*TASK TO CARRY OUT*: Print the listing exactly.
------------------------
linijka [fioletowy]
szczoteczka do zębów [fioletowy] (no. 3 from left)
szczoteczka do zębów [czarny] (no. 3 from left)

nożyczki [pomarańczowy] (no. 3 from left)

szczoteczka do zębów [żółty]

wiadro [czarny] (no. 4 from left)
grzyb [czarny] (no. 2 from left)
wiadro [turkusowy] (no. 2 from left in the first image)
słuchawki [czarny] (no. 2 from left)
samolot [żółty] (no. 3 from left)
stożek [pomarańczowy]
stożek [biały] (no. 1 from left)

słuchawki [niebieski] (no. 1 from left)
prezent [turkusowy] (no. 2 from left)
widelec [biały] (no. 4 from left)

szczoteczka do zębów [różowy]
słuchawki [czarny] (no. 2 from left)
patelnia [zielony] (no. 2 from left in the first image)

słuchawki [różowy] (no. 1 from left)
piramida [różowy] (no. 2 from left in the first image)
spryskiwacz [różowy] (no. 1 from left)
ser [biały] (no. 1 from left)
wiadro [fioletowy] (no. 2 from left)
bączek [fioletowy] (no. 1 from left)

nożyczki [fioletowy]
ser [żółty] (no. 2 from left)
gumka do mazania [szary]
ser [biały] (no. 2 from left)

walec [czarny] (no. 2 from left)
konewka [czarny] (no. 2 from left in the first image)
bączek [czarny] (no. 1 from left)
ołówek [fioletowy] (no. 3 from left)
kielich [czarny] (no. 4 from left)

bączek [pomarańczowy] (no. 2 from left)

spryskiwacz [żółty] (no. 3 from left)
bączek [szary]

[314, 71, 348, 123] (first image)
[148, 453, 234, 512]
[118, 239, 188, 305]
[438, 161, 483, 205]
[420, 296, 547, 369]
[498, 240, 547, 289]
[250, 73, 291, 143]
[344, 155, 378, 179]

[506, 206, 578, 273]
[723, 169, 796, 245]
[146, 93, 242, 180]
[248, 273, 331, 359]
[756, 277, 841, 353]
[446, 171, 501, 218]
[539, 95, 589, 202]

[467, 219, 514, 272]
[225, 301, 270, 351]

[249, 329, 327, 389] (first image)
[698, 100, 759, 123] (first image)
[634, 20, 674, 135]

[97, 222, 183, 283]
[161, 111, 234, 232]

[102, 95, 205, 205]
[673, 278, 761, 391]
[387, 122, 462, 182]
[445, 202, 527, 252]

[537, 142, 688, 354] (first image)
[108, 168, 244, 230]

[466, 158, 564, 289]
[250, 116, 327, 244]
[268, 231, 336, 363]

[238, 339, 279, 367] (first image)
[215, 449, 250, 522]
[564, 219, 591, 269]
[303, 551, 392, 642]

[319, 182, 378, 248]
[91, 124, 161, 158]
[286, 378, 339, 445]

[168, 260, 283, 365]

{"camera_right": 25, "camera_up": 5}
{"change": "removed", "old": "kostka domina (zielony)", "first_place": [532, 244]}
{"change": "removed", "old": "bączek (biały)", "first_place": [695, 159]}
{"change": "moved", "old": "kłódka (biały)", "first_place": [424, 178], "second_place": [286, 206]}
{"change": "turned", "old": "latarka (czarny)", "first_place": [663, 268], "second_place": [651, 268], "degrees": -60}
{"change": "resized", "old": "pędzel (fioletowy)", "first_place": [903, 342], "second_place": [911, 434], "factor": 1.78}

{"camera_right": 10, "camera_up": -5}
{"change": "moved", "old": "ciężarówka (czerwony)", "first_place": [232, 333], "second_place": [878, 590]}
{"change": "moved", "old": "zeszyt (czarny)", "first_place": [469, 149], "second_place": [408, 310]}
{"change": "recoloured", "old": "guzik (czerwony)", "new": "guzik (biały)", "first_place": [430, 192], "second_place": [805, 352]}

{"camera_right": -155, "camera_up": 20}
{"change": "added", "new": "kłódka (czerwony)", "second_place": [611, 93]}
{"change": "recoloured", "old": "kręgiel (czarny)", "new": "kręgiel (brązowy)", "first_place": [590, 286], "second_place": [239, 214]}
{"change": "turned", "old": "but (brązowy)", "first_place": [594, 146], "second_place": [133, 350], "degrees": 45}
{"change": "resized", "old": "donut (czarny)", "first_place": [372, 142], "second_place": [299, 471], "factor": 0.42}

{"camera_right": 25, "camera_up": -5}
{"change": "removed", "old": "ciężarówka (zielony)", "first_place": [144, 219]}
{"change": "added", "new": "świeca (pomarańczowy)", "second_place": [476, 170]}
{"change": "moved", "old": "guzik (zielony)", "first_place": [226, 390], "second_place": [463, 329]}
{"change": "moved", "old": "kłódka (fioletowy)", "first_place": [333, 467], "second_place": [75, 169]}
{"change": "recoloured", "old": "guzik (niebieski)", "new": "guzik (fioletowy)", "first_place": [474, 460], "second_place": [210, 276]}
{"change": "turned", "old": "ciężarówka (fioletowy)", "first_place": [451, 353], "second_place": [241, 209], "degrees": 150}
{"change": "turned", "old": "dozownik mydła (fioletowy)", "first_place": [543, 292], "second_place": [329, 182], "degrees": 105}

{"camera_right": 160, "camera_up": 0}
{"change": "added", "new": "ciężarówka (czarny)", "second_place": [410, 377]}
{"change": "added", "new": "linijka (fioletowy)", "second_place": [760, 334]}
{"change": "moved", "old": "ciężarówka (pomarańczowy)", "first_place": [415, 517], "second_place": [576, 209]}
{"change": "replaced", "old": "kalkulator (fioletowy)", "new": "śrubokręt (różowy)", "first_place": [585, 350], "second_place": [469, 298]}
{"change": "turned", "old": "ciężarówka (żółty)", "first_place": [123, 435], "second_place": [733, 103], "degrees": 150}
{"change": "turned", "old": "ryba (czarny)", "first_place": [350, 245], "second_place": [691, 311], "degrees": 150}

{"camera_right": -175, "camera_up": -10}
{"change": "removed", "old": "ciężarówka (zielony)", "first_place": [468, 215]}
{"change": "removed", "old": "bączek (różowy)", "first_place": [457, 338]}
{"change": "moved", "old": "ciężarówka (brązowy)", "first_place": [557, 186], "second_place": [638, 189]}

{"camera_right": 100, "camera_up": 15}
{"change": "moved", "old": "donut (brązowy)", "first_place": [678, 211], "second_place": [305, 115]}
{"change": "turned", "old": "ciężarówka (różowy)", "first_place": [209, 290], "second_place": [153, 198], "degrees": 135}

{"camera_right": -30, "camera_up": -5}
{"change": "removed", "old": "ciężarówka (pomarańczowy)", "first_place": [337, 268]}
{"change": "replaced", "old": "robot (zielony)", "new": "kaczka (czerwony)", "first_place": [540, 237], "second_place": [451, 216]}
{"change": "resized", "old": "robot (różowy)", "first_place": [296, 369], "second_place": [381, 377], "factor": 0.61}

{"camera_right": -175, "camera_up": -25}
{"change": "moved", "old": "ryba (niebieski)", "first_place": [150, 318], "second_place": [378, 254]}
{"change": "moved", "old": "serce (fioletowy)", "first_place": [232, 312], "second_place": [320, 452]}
------------------------
*ANSWER TO THIS EXERCISE*:
linijka [fioletowy]
szczoteczka do zębów [fioletowy] (no. 3 from left)
szczoteczka do zębów [czarny] (no. 3 from left)

nożyczki [pomarańczowy] (no. 3 from left)

szczoteczka do zębów [żółty]

wiadro [czarny] (no. 4 from left)
grzyb [czarny] (no. 2 from left)
wiadro [turkusowy] (no. 2 from left in the first image)
słuchawki [czarny] (no. 2 from left)
samolot [żółty] (no. 3 from left)
stożek [pomarańczowy]
stożek [biały] (no. 1 from left)

słuchawki [niebieski] (no. 1 from left)
prezent [turkusowy] (no. 2 from left)
widelec [biały] (no. 4 from left)

szczoteczka do zębów [różowy]
słuchawki [czarny] (no. 2 from left)
patelnia [zielony] (no. 2 from left in the first image)

słuchawki [różowy] (no. 1 from left)
piramida [różowy] (no. 2 from left in the first image)
spryskiwacz [różowy] (no. 1 from left)
ser [biały] (no. 1 from left)
wiadro [fioletowy] (no. 2 from left)
bączek [fioletowy] (no. 1 from left)

nożyczki [fioletowy]
ser [żółty] (no. 2 from left)
gumka do mazania [szary]
ser [biały] (no. 2 from left)

walec [czarny] (no. 2 from left)
konewka [czarny] (no. 2 from left in the first image)
bączek [czarny] (no. 1 from left)
ołówek [fioletowy] (no. 3 from left)
kielich [czarny] (no. 4 from left)

bączek [pomarańczowy] (no. 2 from left)

spryskiwacz [żółty] (no. 3 from left)
bączek [szary]

[314, 71, 348, 123] (first image)
[148, 453, 234, 512]
[118, 239, 188, 305]
[438, 161, 483, 205]
[420, 296, 547, 369]
[498, 240, 547, 289]
[250, 73, 291, 143]
[344, 155, 378, 179]

[506, 206, 578, 273]
[723, 169, 796, 245]
[146, 93, 242, 180]
[248, 273, 331, 359]
[756, 277, 841, 353]
[446, 171, 501, 218]
[539, 95, 589, 202]

[467, 219, 514, 272]
[225, 301, 270, 351]

[249, 329, 327, 389] (first image)
[698, 100, 759, 123] (first image)
[634, 20, 674, 135]

[97, 222, 183, 283]
[161, 111, 234, 232]

[102, 95, 205, 205]
[673, 278, 761, 391]
[387, 122, 462, 182]
[445, 202, 527, 252]

[537, 142, 688, 354] (first image)
[108, 168, 244, 230]

[466, 158, 564, 289]
[250, 116, 327, 244]
[268, 231, 336, 363]

[238, 339, 279, 367] (first image)
[215, 449, 250, 522]
[564, 219, 591, 269]
[303, 551, 392, 642]

[319, 182, 378, 248]
[91, 124, 161, 158]
[286, 378, 339, 445]

[168, 260, 283, 365]

{"camera_right": 25, "camera_up": 5}
{"change": "removed", "old": "kostka domina (zielony)", "first_place": [532, 244]}
{"change": "removed", "old": "bączek (biały)", "first_place": [695, 159]}
{"change": "moved", "old": "kłódka (biały)", "first_place": [424, 178], "second_place": [286, 206]}
{"change": "turned", "old": "latarka (czarny)", "first_place": [663, 268], "second_place": [651, 268], "degrees": -60}
{"change": "resized", "old": "pędzel (fioletowy)", "first_place": [903, 342], "second_place": [911, 434], "factor": 1.78}

{"camera_right": 10, "camera_up": -5}
{"change": "moved", "old": "ciężarówka (czerwony)", "first_place": [232, 333], "second_place": [878, 590]}
{"change": "moved", "old": "zeszyt (czarny)", "first_place": [469, 149], "second_place": [408, 310]}
{"change": "recoloured", "old": "guzik (czerwony)", "new": "guzik (biały)", "first_place": [430, 192], "second_place": [805, 352]}

{"camera_right": -155, "camera_up": 20}
{"change": "added", "new": "kłódka (czerwony)", "second_place": [611, 93]}
{"change": "recoloured", "old": "kręgiel (czarny)", "new": "kręgiel (brązowy)", "first_place": [590, 286], "second_place": [239, 214]}
{"change": "turned", "old": "but (brązowy)", "first_place": [594, 146], "second_place": [133, 350], "degrees": 45}
{"change": "resized", "old": "donut (czarny)", "first_place": [372, 142], "second_place": [299, 471], "factor": 0.42}

{"camera_right": 25, "camera_up": -5}
{"change": "removed", "old": "ciężarówka (zielony)", "first_place": [144, 219]}
{"change": "added", "new": "świeca (pomarańczowy)", "second_place": [476, 170]}
{"change": "moved", "old": "guzik (zielony)", "first_place": [226, 390], "second_place": [463, 329]}
{"change": "moved", "old": "kłódka (fioletowy)", "first_place": [333, 467], "second_place": [75, 169]}
{"change": "recoloured", "old": "guzik (niebieski)", "new": "guzik (fioletowy)", "first_place": [474, 460], "second_place": [210, 276]}
{"change": "turned", "old": "ciężarówka (fioletowy)", "first_place": [451, 353], "second_place": [241, 209], "degrees": 150}
{"change": "turned", "old": "dozownik mydła (fioletowy)", "first_place": [543, 292], "second_place": [329, 182], "degrees": 105}

{"camera_right": 160, "camera_up": 0}
{"change": "added", "new": "ciężarówka (czarny)", "second_place": [410, 377]}
{"change": "added", "new": "linijka (fioletowy)", "second_place": [760, 334]}
{"change": "moved", "old": "ciężarówka (pomarańczowy)", "first_place": [415, 517], "second_place": [576, 209]}
{"change": "replaced", "old": "kalkulator (fioletowy)", "new": "śrubokręt (różowy)", "first_place": [585, 350], "second_place": [469, 298]}
{"change": "turned", "old": "ciężarówka (żółty)", "first_place": [123, 435], "second_place": [733, 103], "degrees": 150}
{"change": "turned", "old": "ryba (czarny)", "first_place": [350, 245], "second_place": [691, 311], "degrees": 150}

{"camera_right": -175, "camera_up": -10}
{"change": "removed", "old": "ciężarówka (zielony)", "first_place": [468, 215]}
{"change": "removed", "old": "bączek (różowy)", "first_place": [457, 338]}
{"change": "moved", "old": "ciężarówka (brązowy)", "first_place": [557, 186], "second_place": [638, 189]}

{"camera_right": 100, "camera_up": 15}
{"change": "moved", "old": "donut (brązowy)", "first_place": [678, 211], "second_place": [305, 115]}
{"change": "turned", "old": "ciężarówka (różowy)", "first_place": [209, 290], "second_place": [153, 198], "degrees": 135}

{"camera_right": -30, "camera_up": -5}
{"change": "removed", "old": "ciężarówka (pomarańczowy)", "first_place": [337, 268]}
{"change": "replaced", "old": "robot (zielony)", "new": "kaczka (czerwony)", "first_place": [540, 237], "second_place": [451, 216]}
{"change": "resized", "old": "robot (różowy)", "first_place": [296, 369], "second_place": [381, 377], "factor": 0.61}

{"camera_right": -175, "camera_up": -25}
{"change": "moved", "old": "ryba (niebieski)", "first_place": [150, 318], "second_place": [378, 254]}
{"change": "moved", "old": "serce (fioletowy)", "first_place": [232, 312], "second_place": [320, 452]}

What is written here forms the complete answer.